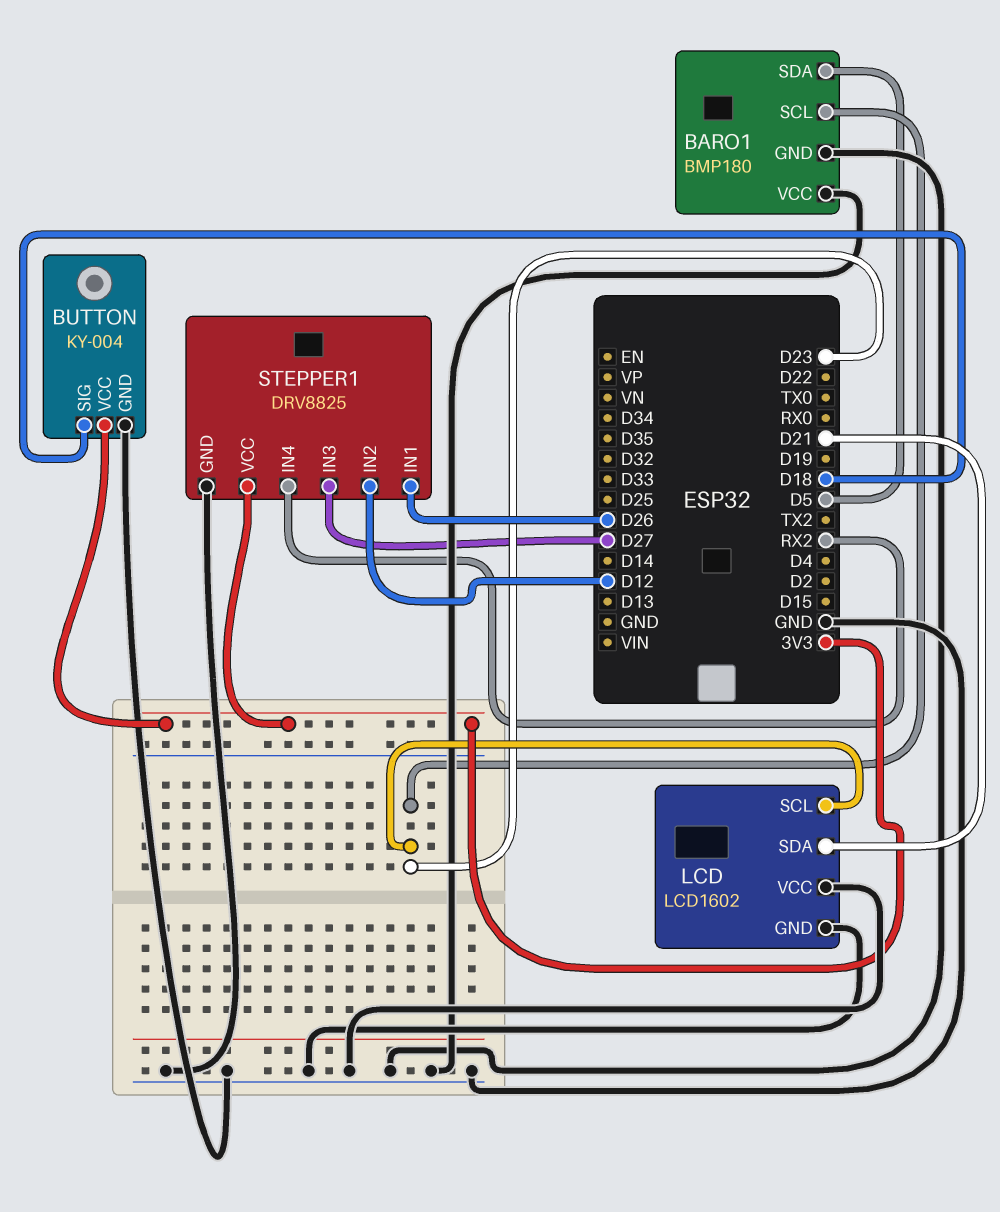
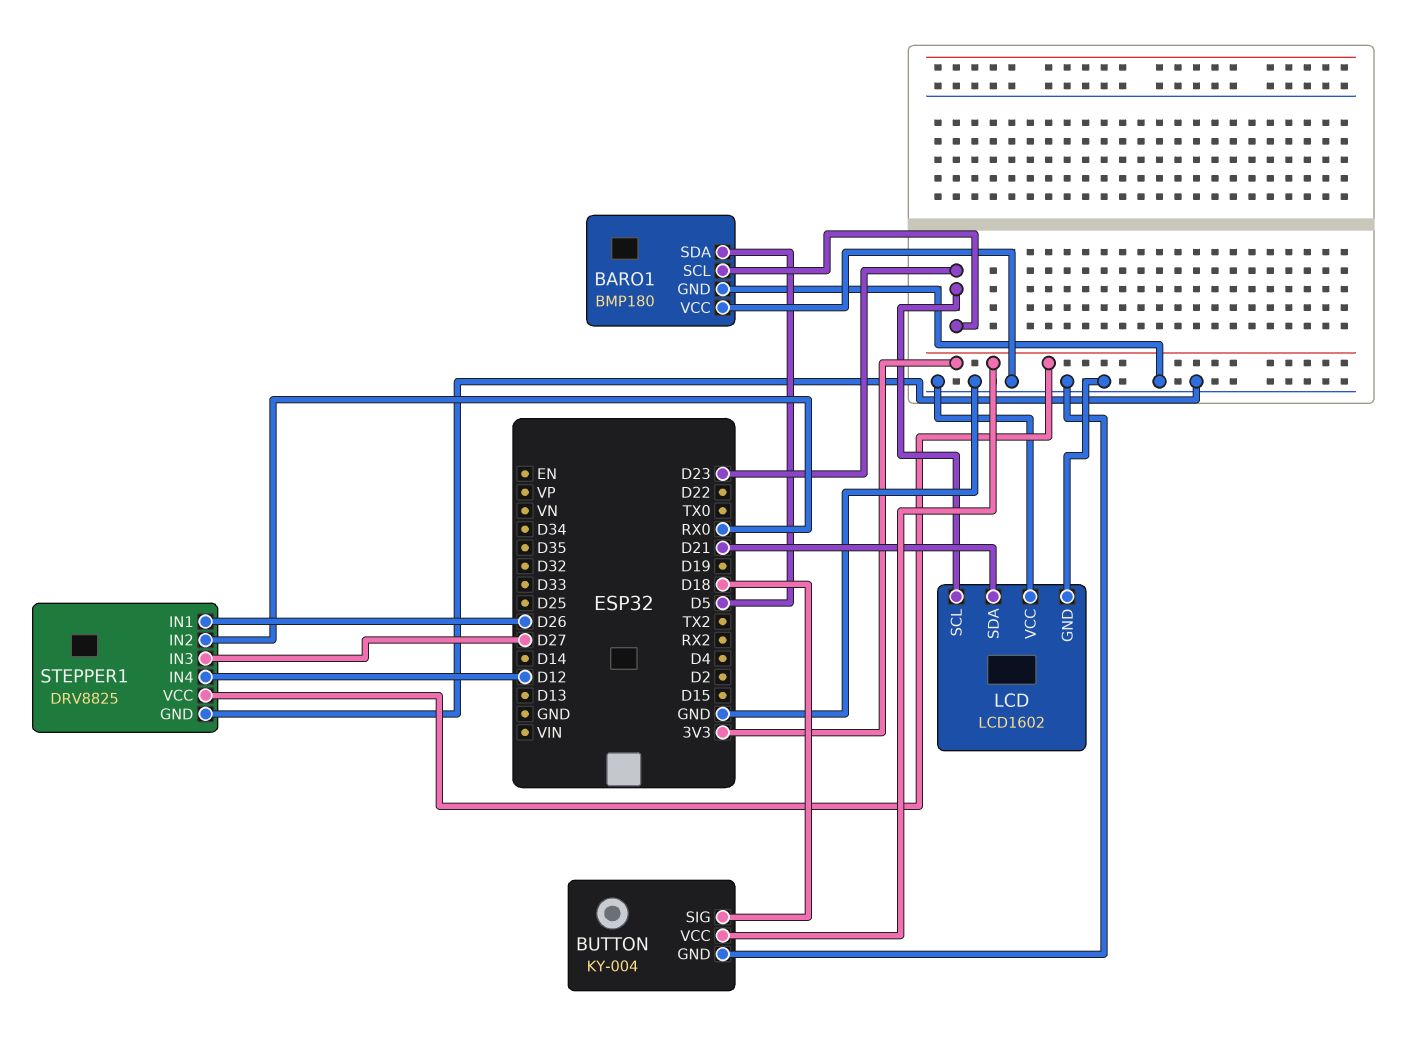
STEPPER1 pin IN2: D12 -> RX0
STEPPER1 pin IN4: RX2 -> D12

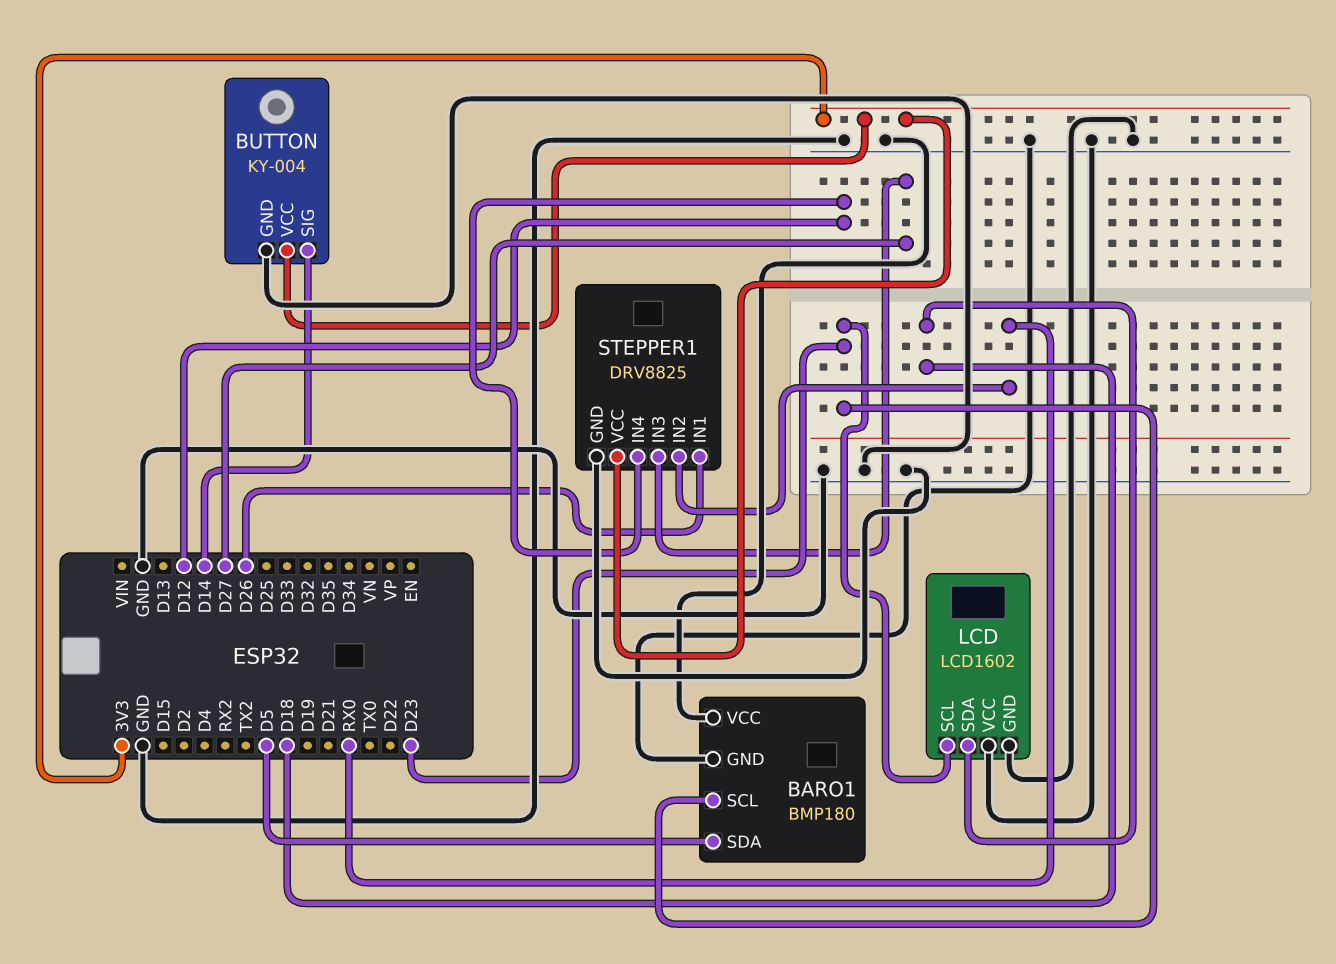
BUTTON pin SIG: D18 -> D14
LCD pin SDA: D21 -> D18

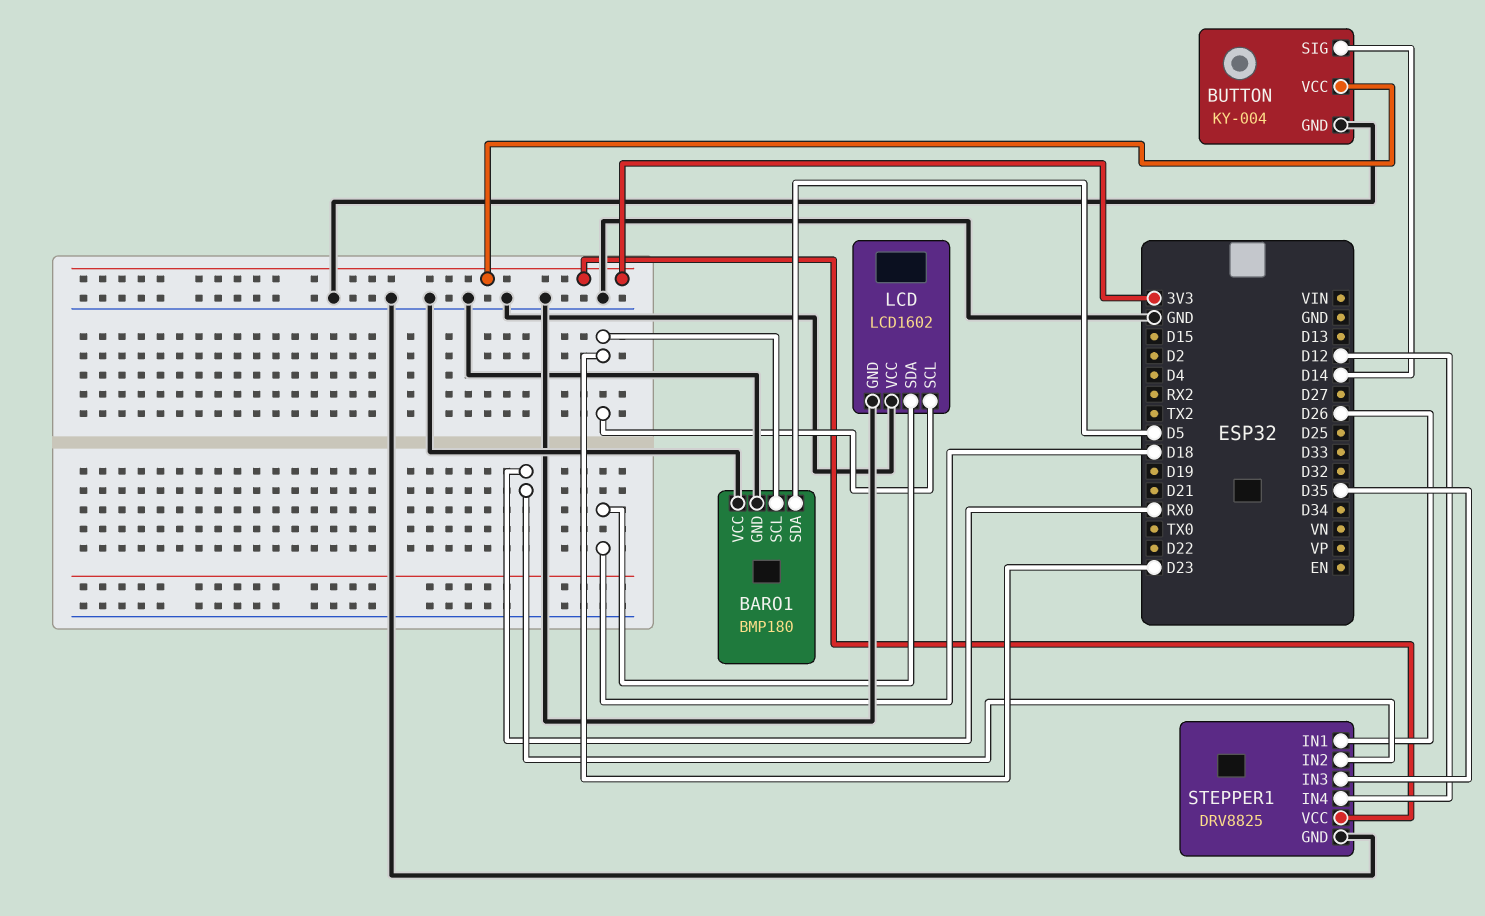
STEPPER1 pin IN3: D27 -> D35

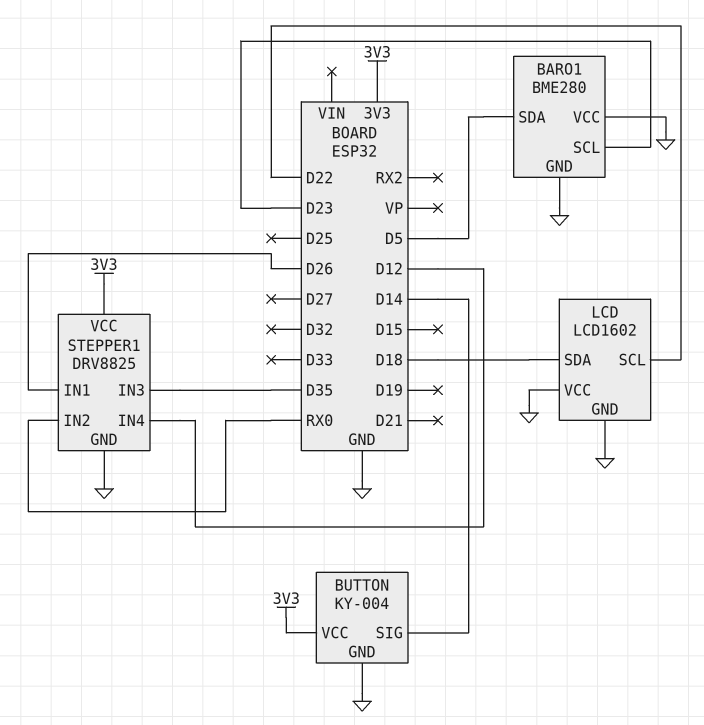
BARO1: BMP180 -> BME280
LCD pin SCL: D23 -> D22

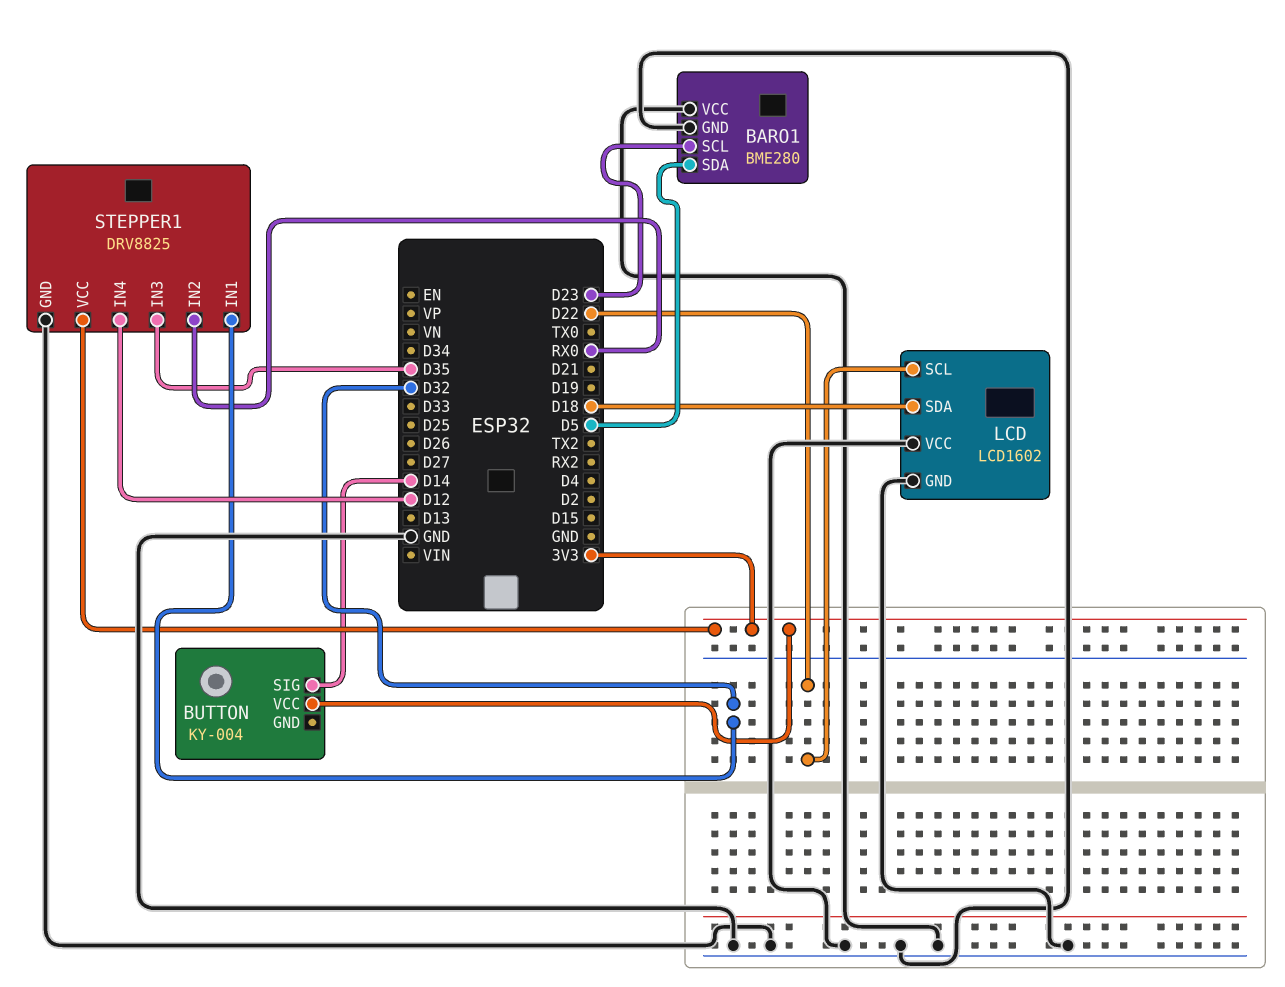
BUTTON pin GND: GND -> none
STEPPER1 pin IN1: D26 -> D32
──────────
• [TASK DETAILS]: If a line of the records includes the string "BUTTON", copy it out.

• [RESPONSE TO THIS TASK]:
BUTTON pin SIG: D18 -> D14
BUTTON pin GND: GND -> none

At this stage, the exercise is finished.